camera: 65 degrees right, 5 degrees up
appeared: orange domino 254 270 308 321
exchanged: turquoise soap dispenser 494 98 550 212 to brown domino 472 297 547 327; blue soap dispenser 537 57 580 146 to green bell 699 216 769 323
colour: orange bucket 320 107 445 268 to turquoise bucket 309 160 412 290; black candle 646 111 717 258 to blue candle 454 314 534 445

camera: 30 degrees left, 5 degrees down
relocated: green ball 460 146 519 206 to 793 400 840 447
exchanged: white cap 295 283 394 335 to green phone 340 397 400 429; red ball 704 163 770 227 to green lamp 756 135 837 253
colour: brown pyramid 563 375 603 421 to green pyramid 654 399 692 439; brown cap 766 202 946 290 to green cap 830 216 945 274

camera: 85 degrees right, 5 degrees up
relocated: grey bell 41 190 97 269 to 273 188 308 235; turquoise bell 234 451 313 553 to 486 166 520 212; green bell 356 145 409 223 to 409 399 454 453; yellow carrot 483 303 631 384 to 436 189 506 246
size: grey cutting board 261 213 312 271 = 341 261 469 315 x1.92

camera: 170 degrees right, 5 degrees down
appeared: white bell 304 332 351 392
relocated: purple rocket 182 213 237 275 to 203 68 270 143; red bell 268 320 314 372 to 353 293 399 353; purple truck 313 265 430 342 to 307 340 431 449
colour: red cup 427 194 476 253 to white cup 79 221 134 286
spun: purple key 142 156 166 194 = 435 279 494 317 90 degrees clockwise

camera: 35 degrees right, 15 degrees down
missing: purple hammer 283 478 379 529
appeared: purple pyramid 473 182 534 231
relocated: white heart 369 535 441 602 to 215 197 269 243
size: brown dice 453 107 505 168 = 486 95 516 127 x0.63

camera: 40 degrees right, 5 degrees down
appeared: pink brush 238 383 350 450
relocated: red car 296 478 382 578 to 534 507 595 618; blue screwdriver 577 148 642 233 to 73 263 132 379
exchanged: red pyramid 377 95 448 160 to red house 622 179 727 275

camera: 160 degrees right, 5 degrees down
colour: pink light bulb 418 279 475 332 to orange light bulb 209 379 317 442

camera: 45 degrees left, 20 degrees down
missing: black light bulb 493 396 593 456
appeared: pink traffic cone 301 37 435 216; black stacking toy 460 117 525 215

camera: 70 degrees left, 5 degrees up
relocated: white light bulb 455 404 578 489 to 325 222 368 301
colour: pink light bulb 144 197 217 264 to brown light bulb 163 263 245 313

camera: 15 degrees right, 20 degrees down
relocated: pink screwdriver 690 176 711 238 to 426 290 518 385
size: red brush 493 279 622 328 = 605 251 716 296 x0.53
——————————
WHAT YOU NEED TO DO: The lines to return are those in the entries above that hold "domino".

WRITTEN SOLUTION:
appeared: orange domino 254 270 308 321
exchanged: turquoise soap dispenser 494 98 550 212 to brown domino 472 297 547 327; blue soap dispenser 537 57 580 146 to green bell 699 216 769 323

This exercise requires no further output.